Work instruction:
An exact copy of all the data, minus the images, is required.

Given records:
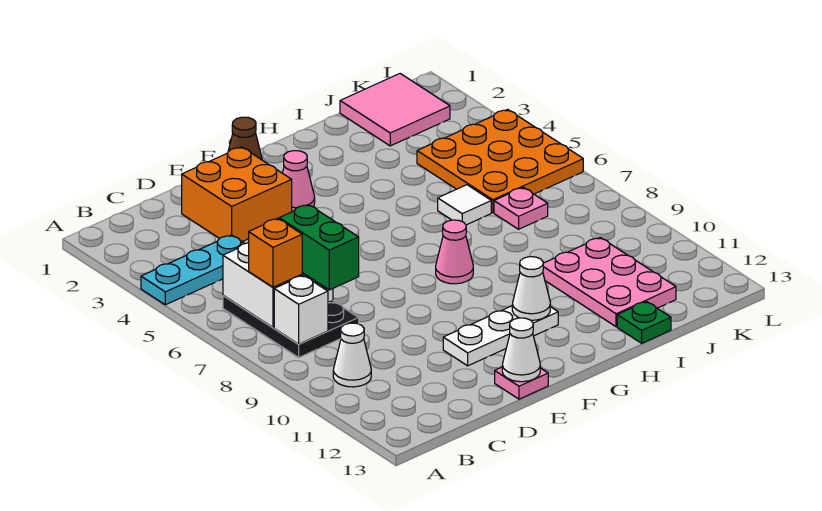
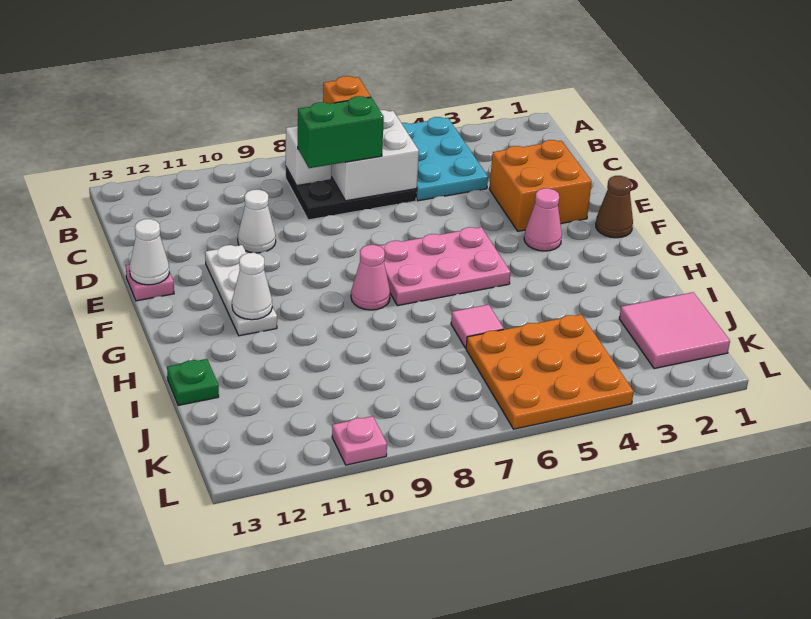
cyan plate A4:C4 level 1 -> cyan plate A4:C5 level 1
white cone B10 level 1 -> white cone D10 level 1
white tile I6 level 1 -> pink tile I6 level 1
pink plate I10:J12 level 1 -> pink plate F5:G7 level 1
pink plate J7 level 1 -> pink plate L10 level 1

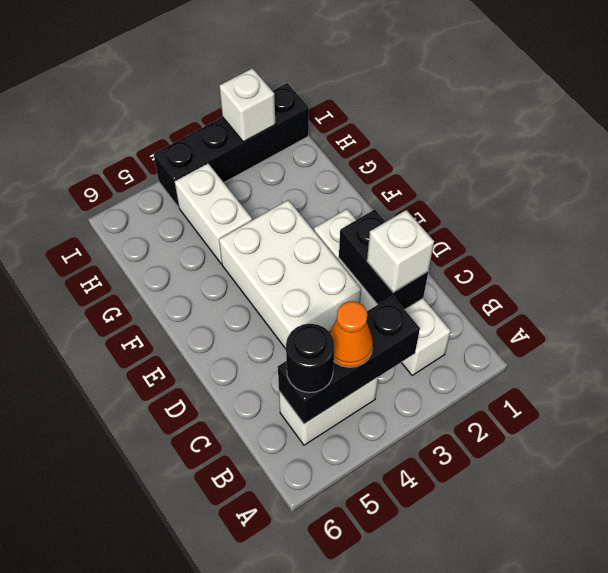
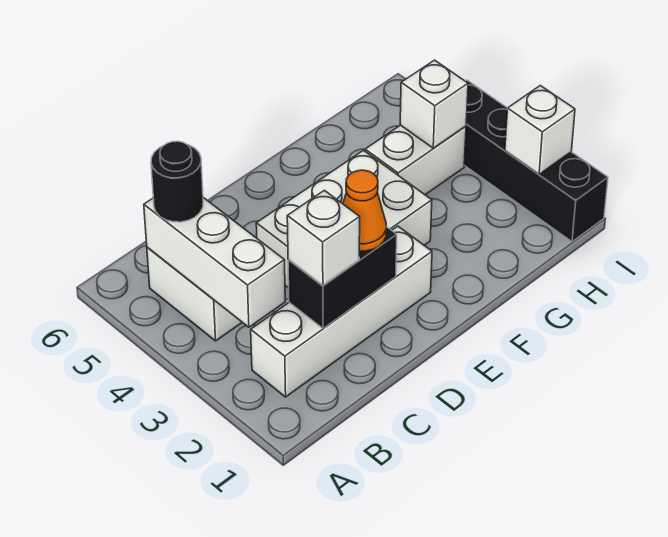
black brick B3:B5 level 2 -> white brick B3:B5 level 2
orange cone B4 level 3 -> orange cone D2 level 3
none -> white brick H4 level 2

Solution for this problem:
cyan plate A4:C4 level 1 -> cyan plate A4:C5 level 1
white cone B10 level 1 -> white cone D10 level 1
white tile I6 level 1 -> pink tile I6 level 1
pink plate I10:J12 level 1 -> pink plate F5:G7 level 1
pink plate J7 level 1 -> pink plate L10 level 1

black brick B3:B5 level 2 -> white brick B3:B5 level 2
orange cone B4 level 3 -> orange cone D2 level 3
none -> white brick H4 level 2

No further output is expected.